● WORK ITEM
The line holding "green L-shape at" and all lines that follow it to the end of the data: return these exactly, and nothing more.
•••
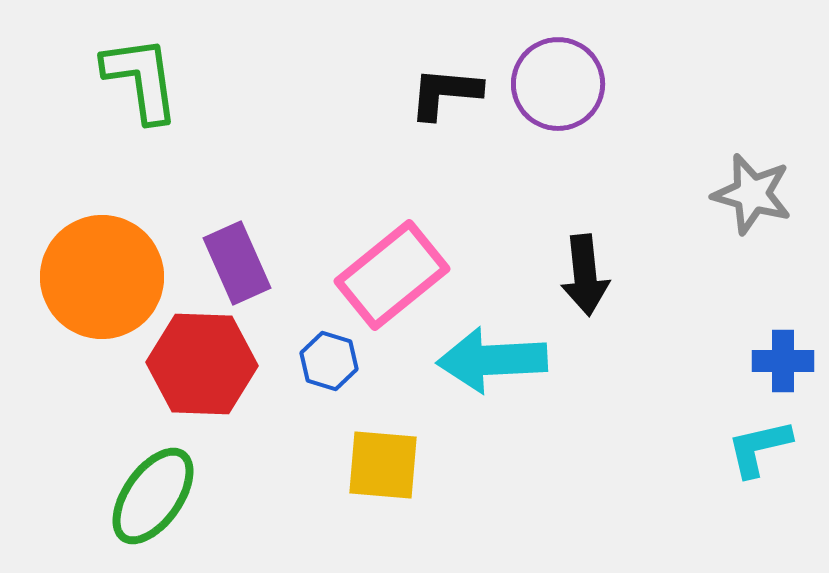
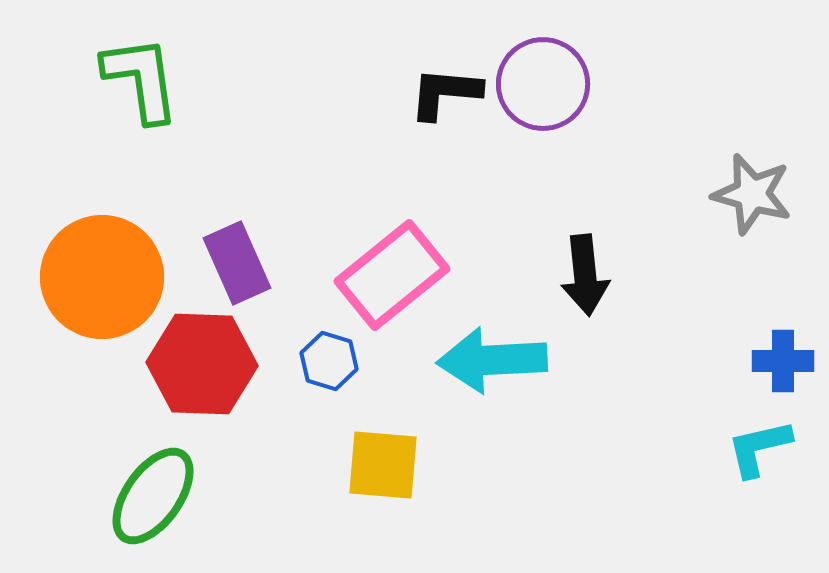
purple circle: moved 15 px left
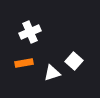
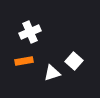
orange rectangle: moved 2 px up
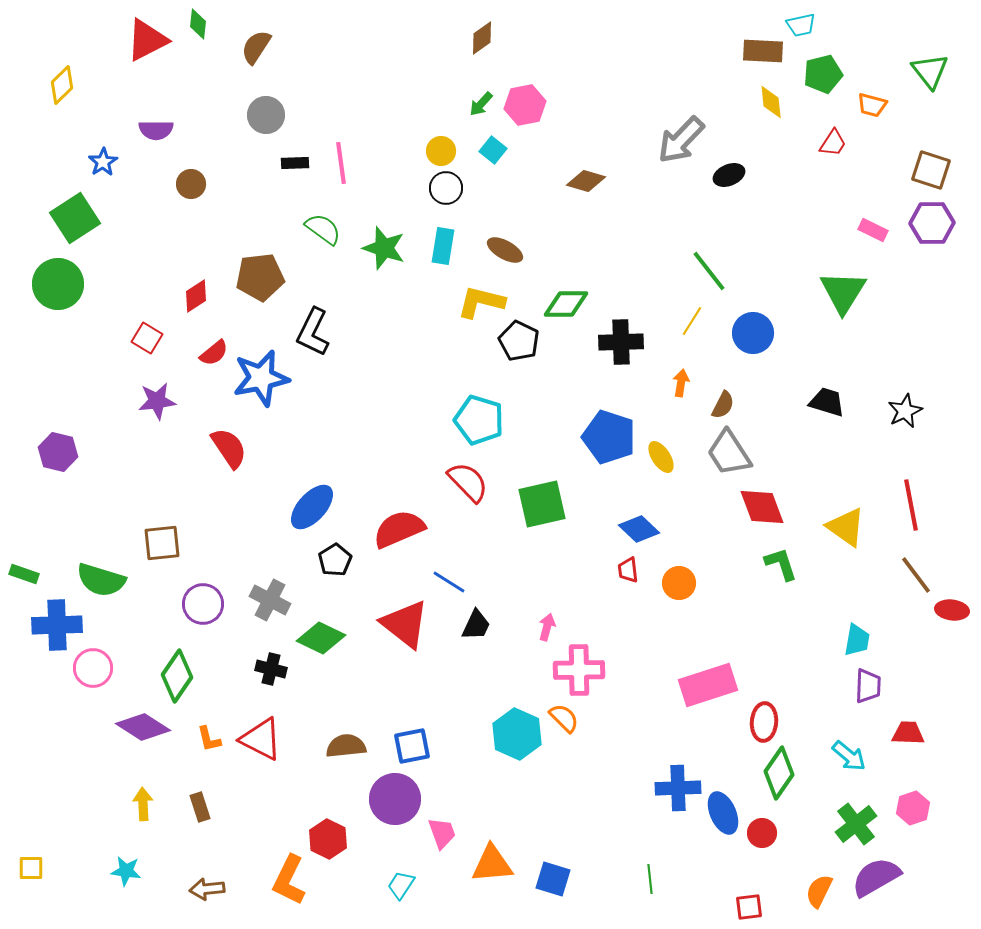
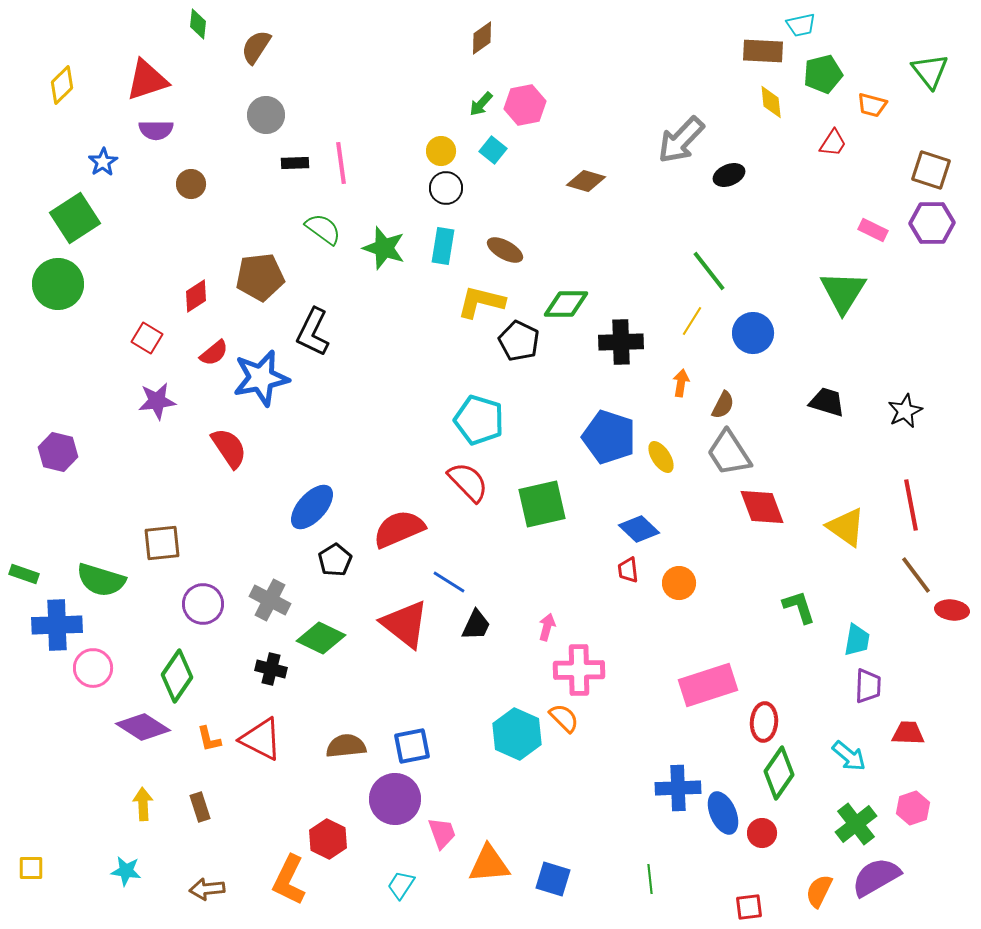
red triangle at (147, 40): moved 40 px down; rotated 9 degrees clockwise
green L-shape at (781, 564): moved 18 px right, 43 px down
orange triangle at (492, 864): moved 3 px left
•••
● TASK ANSWER
green L-shape at (781, 564): moved 18 px right, 43 px down
orange triangle at (492, 864): moved 3 px left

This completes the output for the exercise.